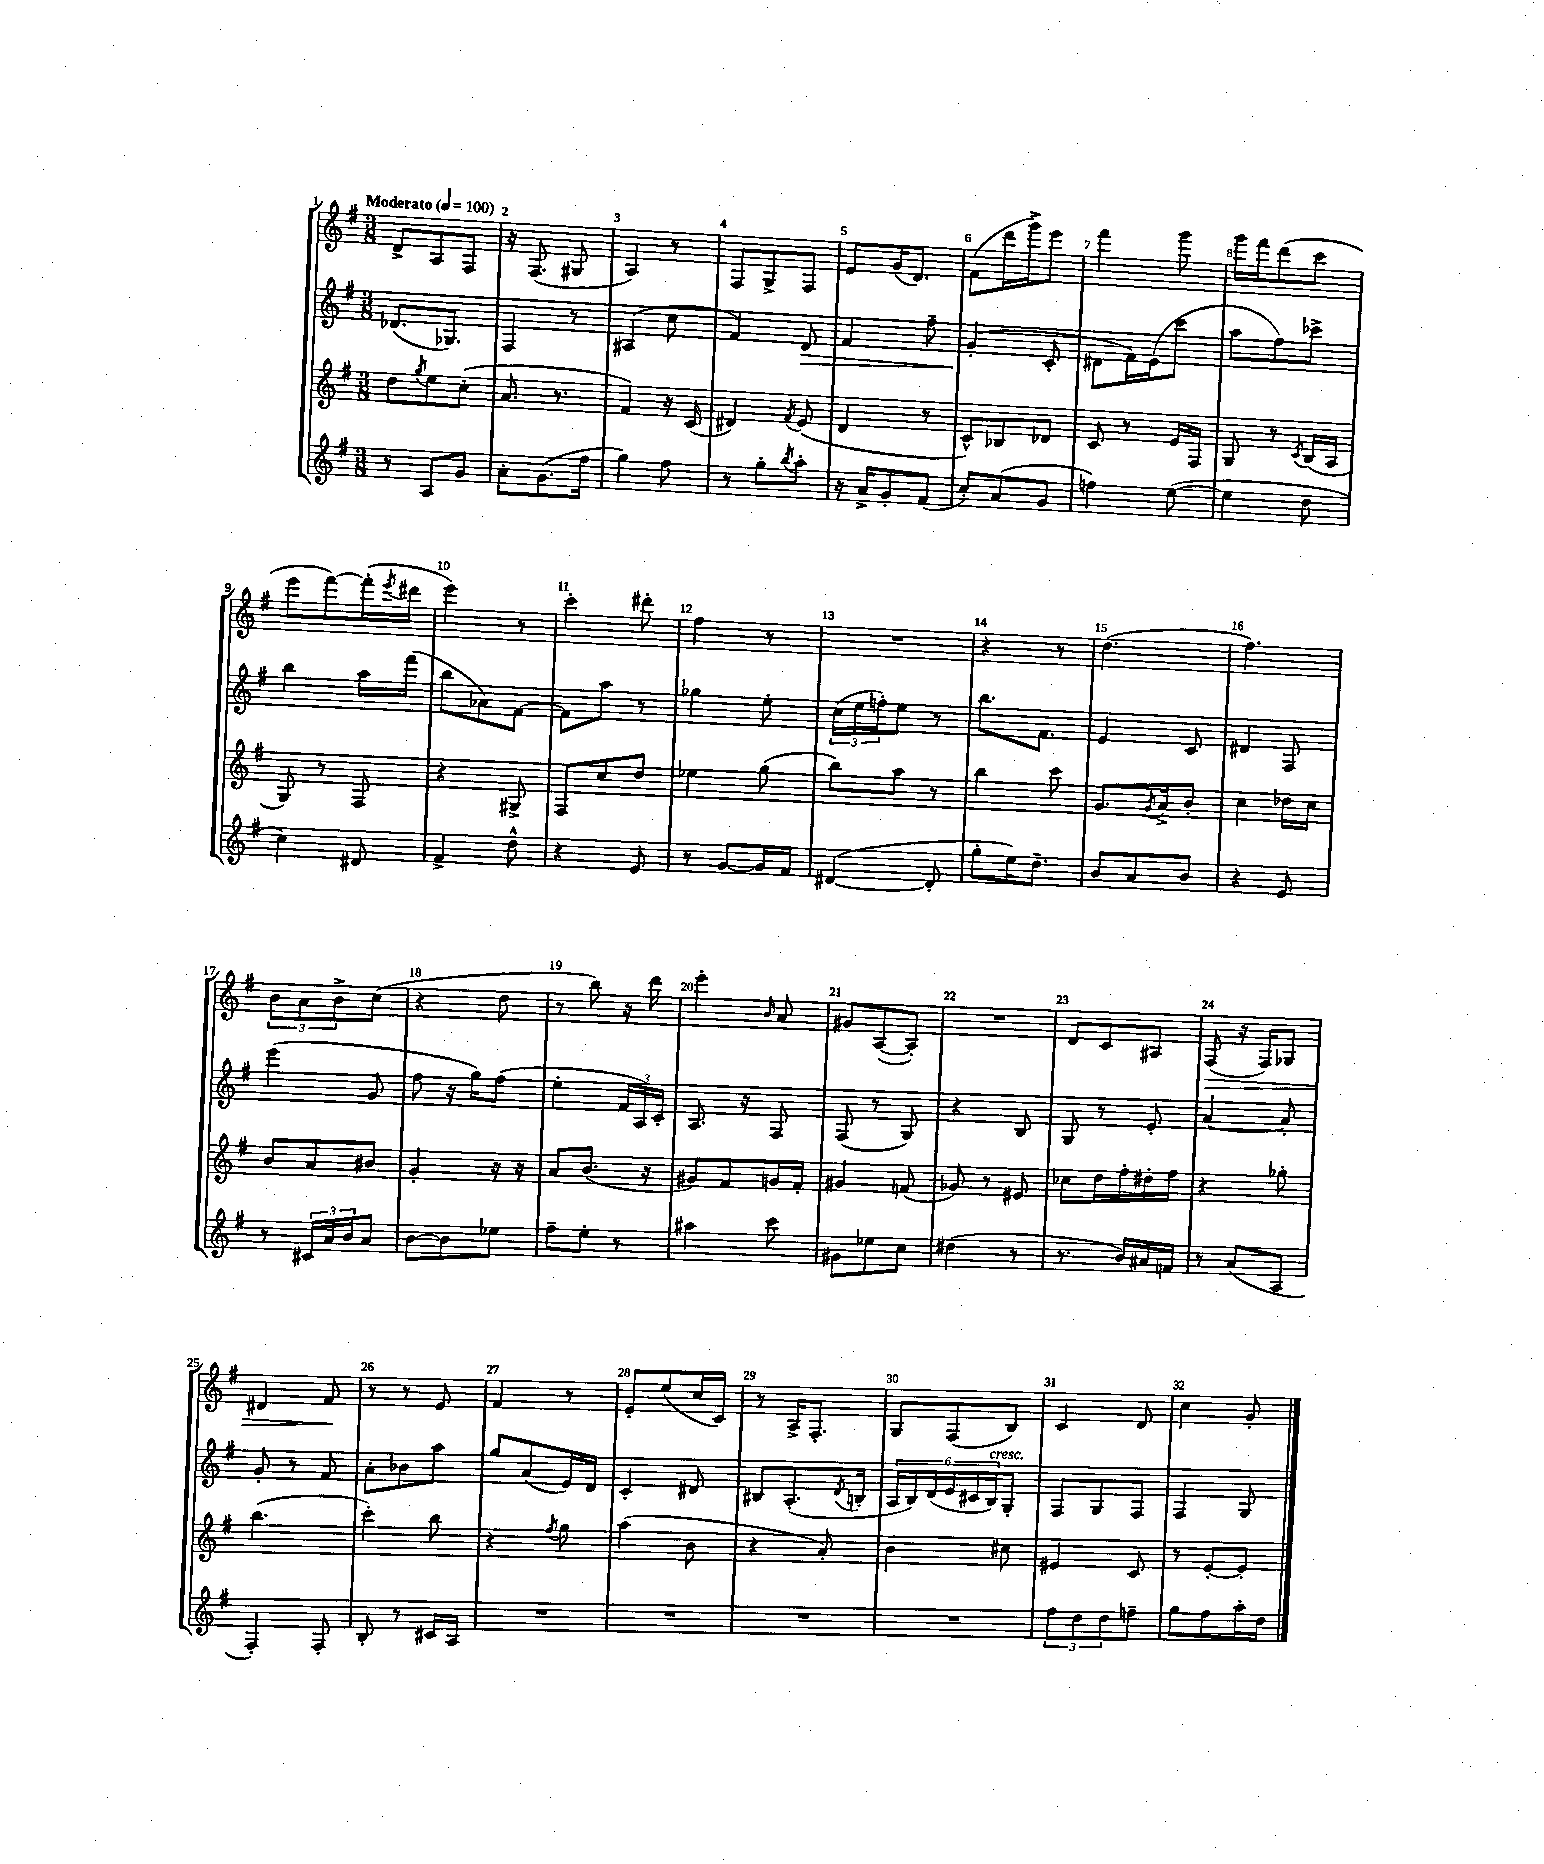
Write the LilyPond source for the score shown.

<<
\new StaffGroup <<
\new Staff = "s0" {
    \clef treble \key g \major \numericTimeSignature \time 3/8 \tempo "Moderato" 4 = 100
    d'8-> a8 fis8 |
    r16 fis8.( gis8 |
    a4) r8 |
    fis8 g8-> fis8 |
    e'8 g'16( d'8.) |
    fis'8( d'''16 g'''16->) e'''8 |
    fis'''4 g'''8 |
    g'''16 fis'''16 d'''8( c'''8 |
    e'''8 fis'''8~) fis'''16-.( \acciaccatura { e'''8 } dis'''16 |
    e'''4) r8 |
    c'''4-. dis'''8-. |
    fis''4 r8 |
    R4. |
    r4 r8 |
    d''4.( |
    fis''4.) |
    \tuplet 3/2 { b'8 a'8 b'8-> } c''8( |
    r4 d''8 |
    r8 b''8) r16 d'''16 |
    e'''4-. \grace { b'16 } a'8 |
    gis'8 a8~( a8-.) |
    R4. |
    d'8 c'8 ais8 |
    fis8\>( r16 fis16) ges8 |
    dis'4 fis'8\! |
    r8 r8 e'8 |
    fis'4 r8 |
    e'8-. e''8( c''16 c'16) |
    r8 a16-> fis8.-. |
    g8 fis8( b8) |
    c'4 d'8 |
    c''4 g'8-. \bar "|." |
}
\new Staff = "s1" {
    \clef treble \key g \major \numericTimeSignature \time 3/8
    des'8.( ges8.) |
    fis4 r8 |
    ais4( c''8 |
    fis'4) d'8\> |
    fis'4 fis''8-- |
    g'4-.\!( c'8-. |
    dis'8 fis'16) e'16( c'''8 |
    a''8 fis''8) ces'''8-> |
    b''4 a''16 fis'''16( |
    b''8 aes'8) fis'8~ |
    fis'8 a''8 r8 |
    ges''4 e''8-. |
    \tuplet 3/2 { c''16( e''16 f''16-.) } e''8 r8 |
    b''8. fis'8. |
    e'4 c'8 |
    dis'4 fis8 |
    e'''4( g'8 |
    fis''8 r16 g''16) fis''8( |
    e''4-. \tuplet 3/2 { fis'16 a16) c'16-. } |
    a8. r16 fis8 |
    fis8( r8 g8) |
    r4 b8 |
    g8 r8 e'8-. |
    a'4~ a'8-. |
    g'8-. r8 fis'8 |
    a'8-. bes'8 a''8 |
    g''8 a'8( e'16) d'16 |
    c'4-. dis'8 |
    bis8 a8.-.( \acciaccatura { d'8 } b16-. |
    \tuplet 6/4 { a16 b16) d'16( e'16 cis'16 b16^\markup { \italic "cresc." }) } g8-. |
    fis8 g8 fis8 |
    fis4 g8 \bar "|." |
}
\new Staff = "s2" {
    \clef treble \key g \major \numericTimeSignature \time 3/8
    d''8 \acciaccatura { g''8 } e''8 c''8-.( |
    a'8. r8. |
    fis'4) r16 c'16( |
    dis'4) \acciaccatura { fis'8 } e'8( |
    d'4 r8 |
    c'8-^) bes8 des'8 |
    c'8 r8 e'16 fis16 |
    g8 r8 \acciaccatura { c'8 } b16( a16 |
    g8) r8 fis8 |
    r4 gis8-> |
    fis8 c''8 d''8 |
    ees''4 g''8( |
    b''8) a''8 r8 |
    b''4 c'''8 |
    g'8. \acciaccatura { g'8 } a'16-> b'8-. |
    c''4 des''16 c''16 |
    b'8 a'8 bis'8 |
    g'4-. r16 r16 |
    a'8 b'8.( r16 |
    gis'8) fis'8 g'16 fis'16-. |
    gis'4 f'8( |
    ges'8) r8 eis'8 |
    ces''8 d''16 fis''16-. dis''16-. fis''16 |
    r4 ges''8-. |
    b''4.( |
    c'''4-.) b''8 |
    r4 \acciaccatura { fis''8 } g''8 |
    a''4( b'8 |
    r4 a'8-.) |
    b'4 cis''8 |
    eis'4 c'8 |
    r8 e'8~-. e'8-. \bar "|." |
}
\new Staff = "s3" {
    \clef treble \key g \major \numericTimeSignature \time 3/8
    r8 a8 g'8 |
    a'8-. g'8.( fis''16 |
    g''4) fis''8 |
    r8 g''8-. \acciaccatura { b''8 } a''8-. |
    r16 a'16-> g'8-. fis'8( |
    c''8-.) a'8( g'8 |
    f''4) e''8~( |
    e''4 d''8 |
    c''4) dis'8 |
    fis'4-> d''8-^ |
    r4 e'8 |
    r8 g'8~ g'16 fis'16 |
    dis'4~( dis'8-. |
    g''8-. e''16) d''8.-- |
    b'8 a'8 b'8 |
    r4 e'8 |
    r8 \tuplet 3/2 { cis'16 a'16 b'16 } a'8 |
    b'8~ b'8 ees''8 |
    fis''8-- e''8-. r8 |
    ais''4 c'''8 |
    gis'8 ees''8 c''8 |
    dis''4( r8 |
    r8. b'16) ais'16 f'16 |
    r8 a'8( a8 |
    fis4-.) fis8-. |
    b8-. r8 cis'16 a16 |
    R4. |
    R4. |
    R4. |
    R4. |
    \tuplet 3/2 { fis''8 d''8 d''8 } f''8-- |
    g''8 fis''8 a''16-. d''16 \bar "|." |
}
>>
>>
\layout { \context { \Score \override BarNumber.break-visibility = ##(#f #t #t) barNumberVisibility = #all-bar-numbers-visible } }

-*-

REQUIRED TASK ::
Please list every line in the records above that contains the string "tuplet".

SOLUTION FOR THIS TASK ::
    \tuplet 3/2 { b'8 a'8 b'8-> } c''8( |
    \tuplet 3/2 { c''16( e''16 f''16-.) } e''8 r8 |
    e''4-. \tuplet 3/2 { fis'16 a16) c'16-. } |
    \tuplet 6/4 { a16 b16) d'16( e'16 cis'16 b16^\markup { \italic "cresc." }) } g8-. |
    r8 \tuplet 3/2 { cis'16 a'16 b'16 } a'8 |
    \tuplet 3/2 { fis''8 d''8 d''8 } f''8-- |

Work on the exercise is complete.